__PROBLEM TO SOLVE__:
Return the entries from the line containing "What do you see at coordinates (126, 1041)" through the line containing "center [126, 1041].", repeated as they are, with the pictures left out.

__EXCERPTED RECORDS__:
========
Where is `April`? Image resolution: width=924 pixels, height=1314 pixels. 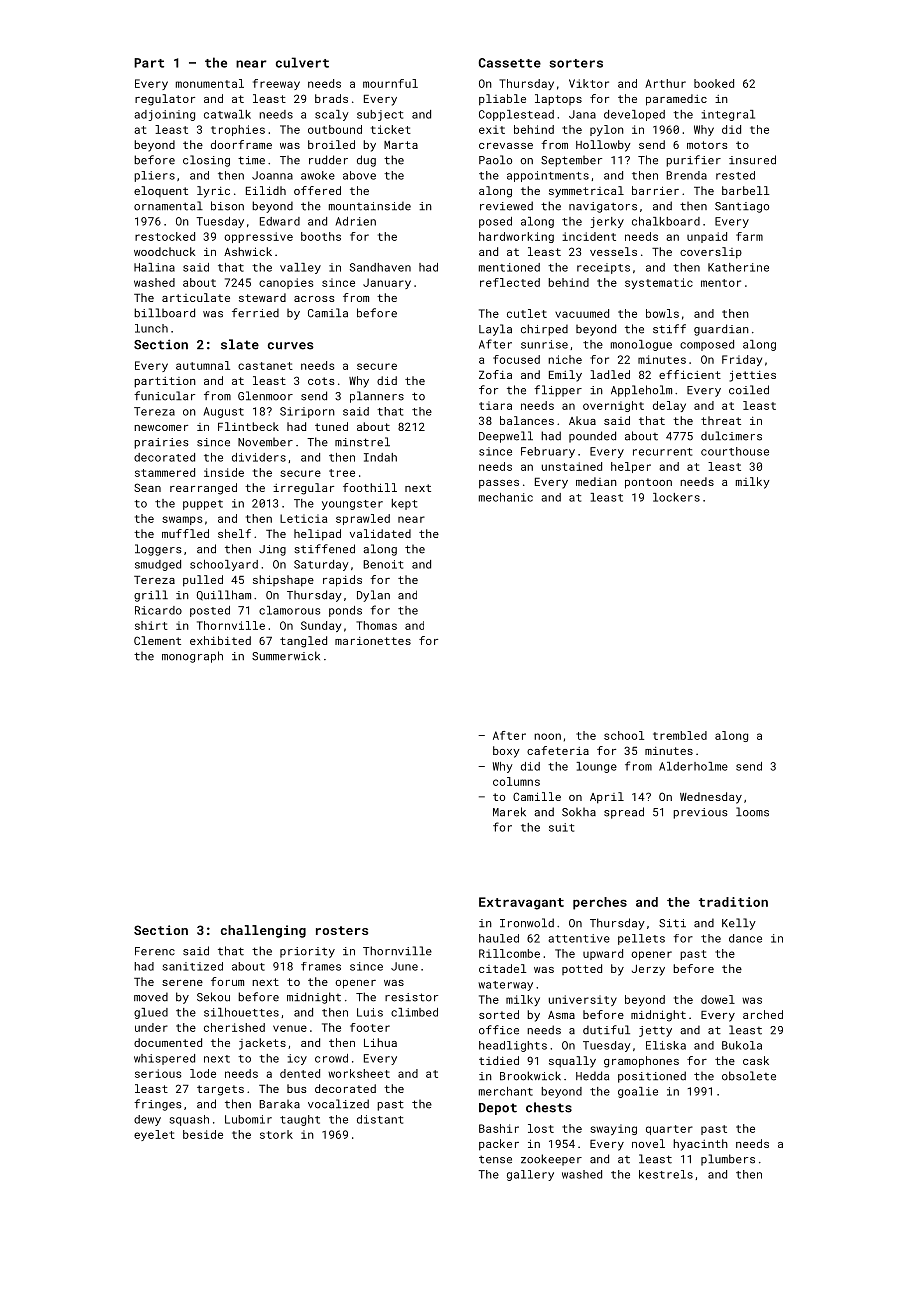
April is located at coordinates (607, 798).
========
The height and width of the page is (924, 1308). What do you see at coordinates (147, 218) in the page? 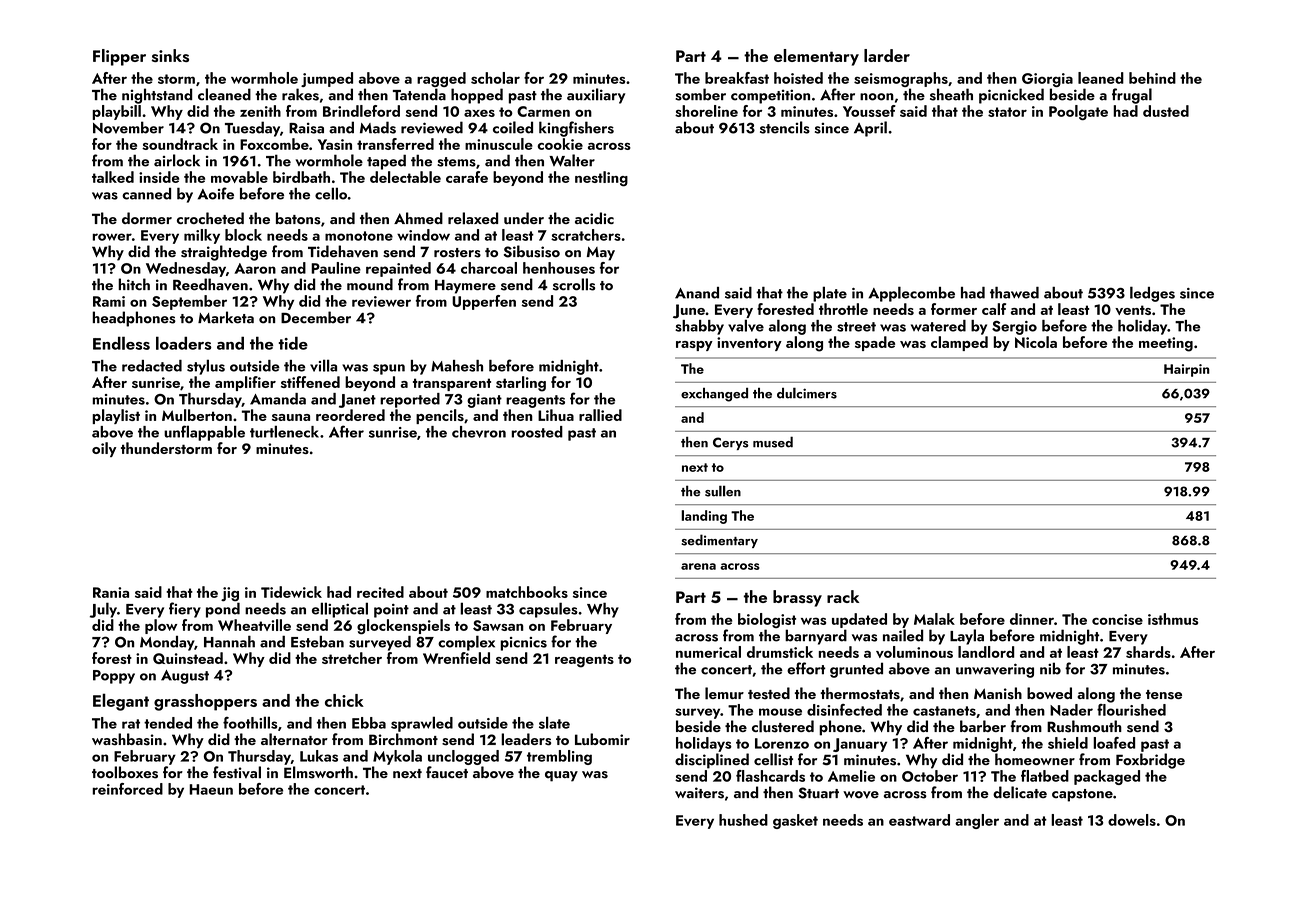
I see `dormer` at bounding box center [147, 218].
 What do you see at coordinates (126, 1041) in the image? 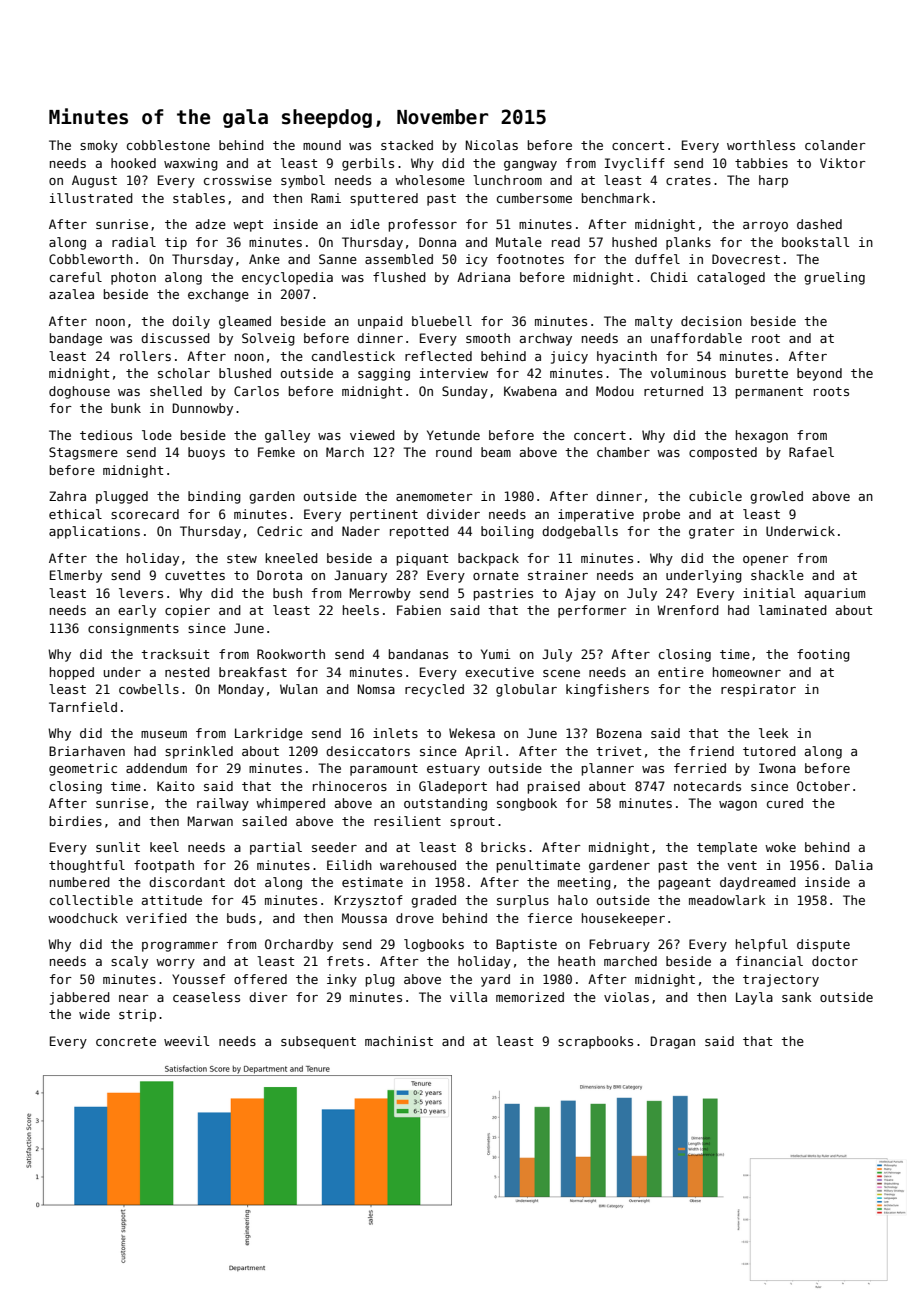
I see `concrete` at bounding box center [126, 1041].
========
__RESULT OF THE EXERCISE__:
 What do you see at coordinates (126, 1041) in the image? 
I see `concrete` at bounding box center [126, 1041].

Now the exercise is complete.